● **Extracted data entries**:
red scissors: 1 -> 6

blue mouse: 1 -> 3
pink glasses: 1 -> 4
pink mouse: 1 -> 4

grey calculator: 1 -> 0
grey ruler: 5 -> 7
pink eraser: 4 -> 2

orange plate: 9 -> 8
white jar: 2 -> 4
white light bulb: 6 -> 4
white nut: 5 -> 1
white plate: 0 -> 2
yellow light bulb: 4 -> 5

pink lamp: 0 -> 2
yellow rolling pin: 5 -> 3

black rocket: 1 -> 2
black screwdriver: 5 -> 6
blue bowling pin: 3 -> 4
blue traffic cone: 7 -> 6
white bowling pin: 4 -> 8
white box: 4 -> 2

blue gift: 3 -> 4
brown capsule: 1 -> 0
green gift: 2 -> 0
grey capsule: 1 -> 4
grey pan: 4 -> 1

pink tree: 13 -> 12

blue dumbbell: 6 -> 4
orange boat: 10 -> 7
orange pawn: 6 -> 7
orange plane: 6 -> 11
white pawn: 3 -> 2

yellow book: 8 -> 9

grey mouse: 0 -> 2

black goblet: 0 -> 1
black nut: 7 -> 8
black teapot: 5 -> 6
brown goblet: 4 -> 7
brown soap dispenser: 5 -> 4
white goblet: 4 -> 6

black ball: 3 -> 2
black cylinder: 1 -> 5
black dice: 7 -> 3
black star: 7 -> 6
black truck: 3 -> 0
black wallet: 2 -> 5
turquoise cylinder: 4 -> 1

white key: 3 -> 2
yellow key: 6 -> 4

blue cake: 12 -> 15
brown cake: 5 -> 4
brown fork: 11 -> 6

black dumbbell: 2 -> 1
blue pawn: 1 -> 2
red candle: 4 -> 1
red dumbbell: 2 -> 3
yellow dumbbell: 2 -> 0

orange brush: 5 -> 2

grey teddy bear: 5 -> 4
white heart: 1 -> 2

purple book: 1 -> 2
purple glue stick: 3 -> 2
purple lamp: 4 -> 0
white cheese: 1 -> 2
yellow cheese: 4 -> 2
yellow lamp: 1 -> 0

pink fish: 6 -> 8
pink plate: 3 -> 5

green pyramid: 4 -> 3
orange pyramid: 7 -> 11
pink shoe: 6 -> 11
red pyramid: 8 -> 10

● **Work instructions**: The required output is the line holding "black ball: 3 -> 2" plus every line after it in the data, reproduced exactly.

● **Output below**:
black ball: 3 -> 2
black cylinder: 1 -> 5
black dice: 7 -> 3
black star: 7 -> 6
black truck: 3 -> 0
black wallet: 2 -> 5
turquoise cylinder: 4 -> 1

white key: 3 -> 2
yellow key: 6 -> 4

blue cake: 12 -> 15
brown cake: 5 -> 4
brown fork: 11 -> 6

black dumbbell: 2 -> 1
blue pawn: 1 -> 2
red candle: 4 -> 1
red dumbbell: 2 -> 3
yellow dumbbell: 2 -> 0

orange brush: 5 -> 2

grey teddy bear: 5 -> 4
white heart: 1 -> 2

purple book: 1 -> 2
purple glue stick: 3 -> 2
purple lamp: 4 -> 0
white cheese: 1 -> 2
yellow cheese: 4 -> 2
yellow lamp: 1 -> 0

pink fish: 6 -> 8
pink plate: 3 -> 5

green pyramid: 4 -> 3
orange pyramid: 7 -> 11
pink shoe: 6 -> 11
red pyramid: 8 -> 10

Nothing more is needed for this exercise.